## Task data
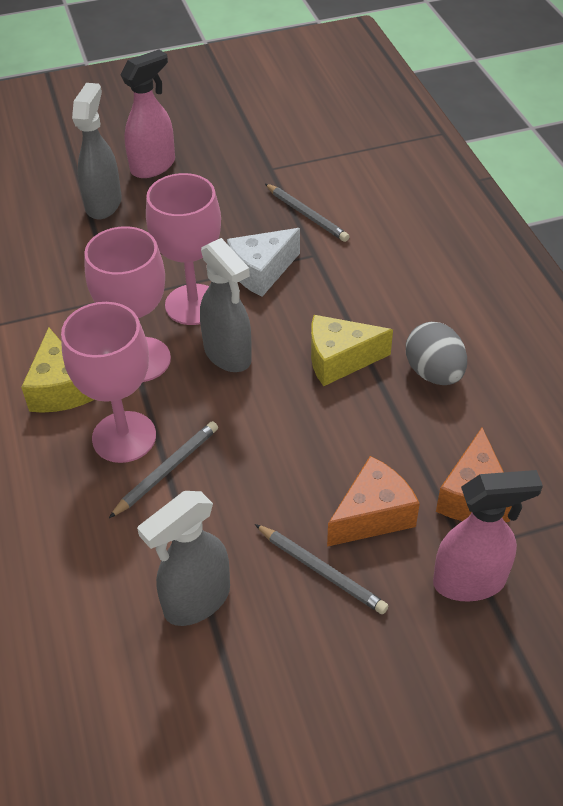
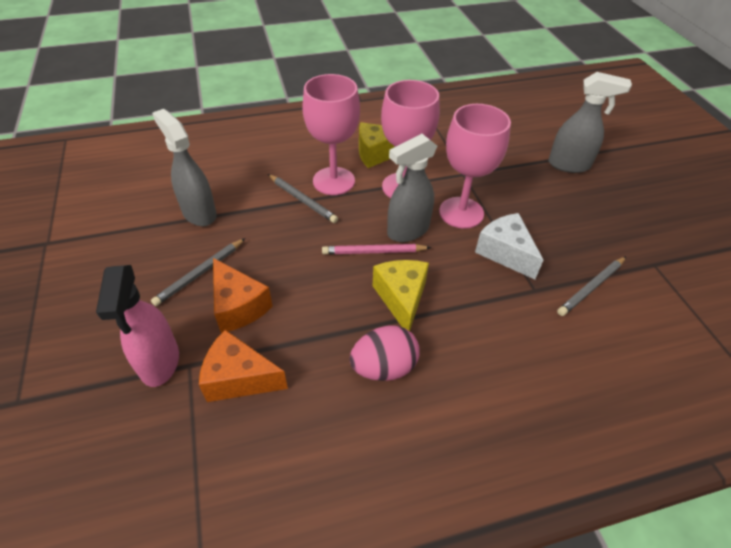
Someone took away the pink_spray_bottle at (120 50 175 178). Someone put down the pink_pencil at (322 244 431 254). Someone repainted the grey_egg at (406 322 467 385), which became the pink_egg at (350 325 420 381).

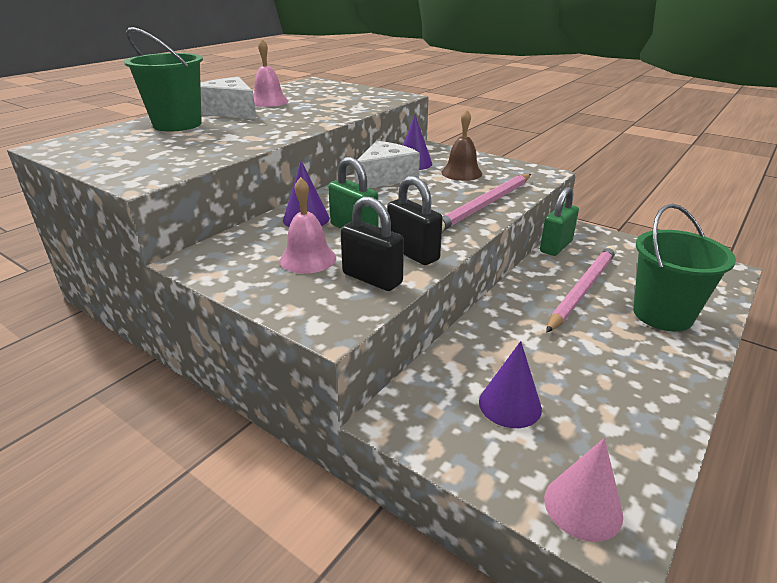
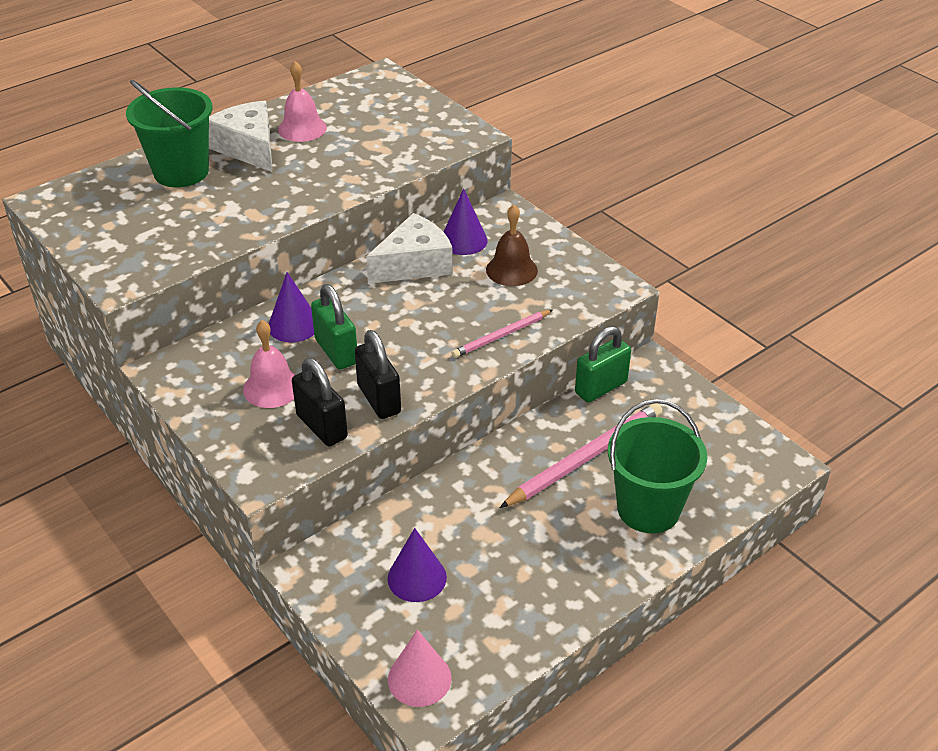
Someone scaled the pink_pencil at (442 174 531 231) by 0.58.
--
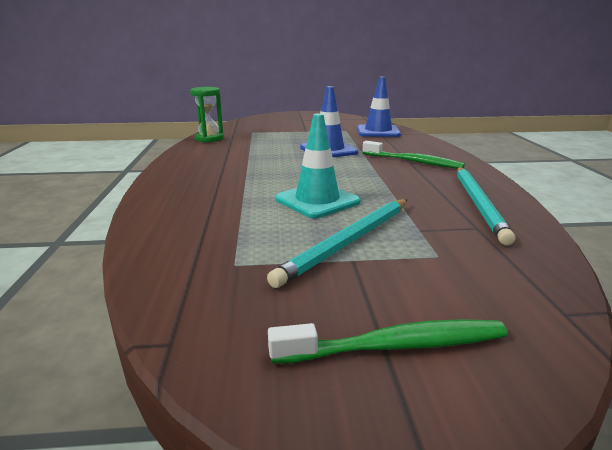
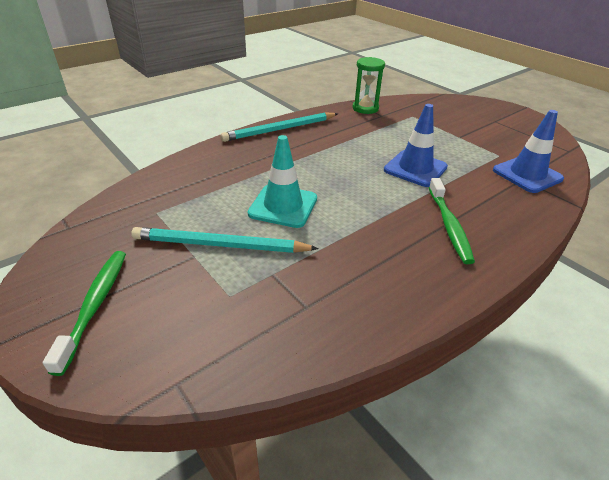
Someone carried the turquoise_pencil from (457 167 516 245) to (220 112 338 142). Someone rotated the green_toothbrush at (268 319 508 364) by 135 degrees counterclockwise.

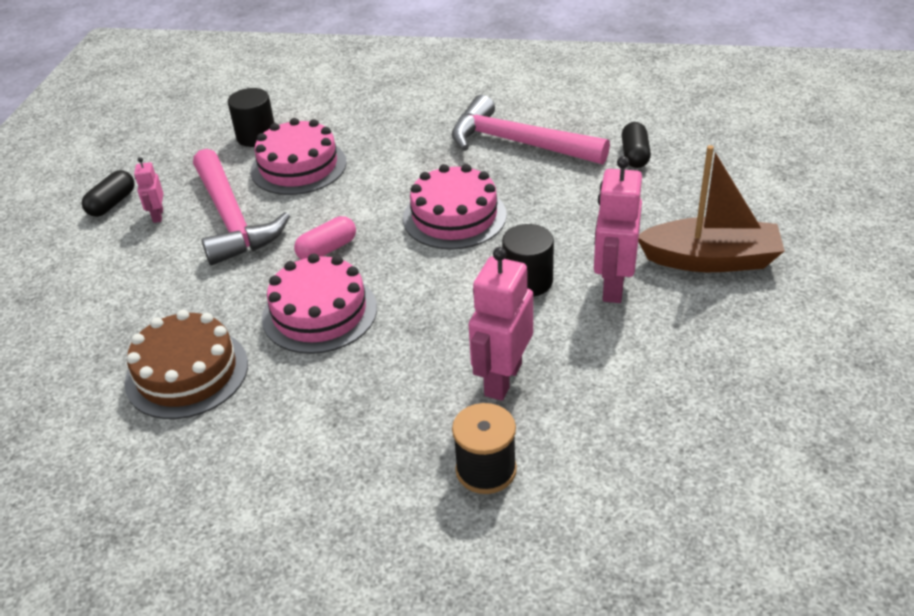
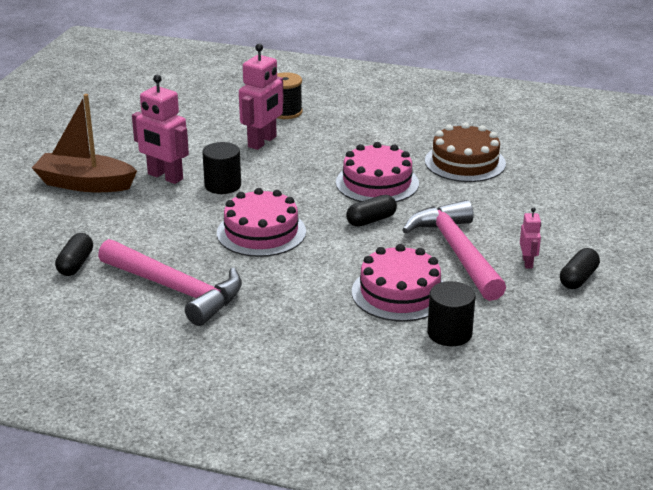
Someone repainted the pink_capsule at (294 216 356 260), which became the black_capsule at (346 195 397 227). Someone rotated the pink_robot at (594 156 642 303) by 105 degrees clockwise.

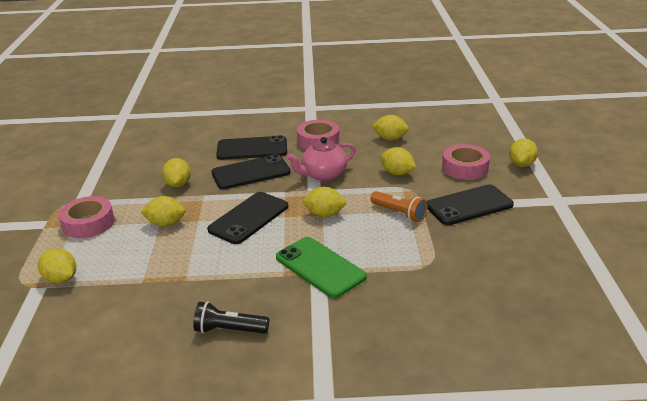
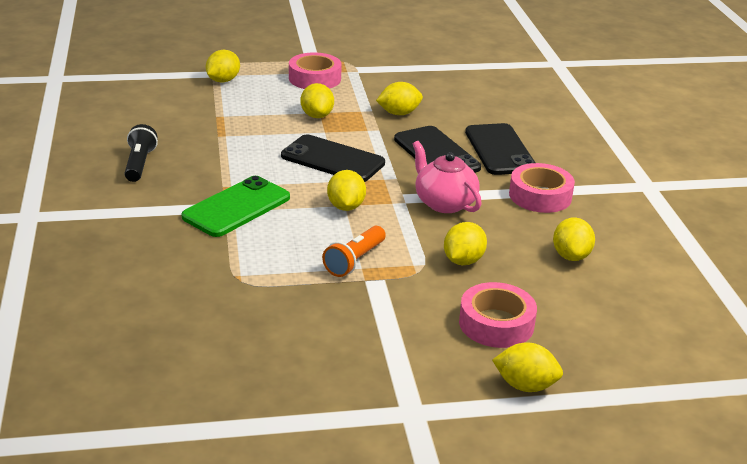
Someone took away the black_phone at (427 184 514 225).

## Task details
A clean copy is needed of the lines in the listing above from the one with "Someone took away the pink_spray_bottle" through the one with "Someone scaled the", exact in every word and free of pictures.

## Worked solution
Someone took away the pink_spray_bottle at (120 50 175 178). Someone put down the pink_pencil at (322 244 431 254). Someone repainted the grey_egg at (406 322 467 385), which became the pink_egg at (350 325 420 381).

Someone scaled the pink_pencil at (442 174 531 231) by 0.58.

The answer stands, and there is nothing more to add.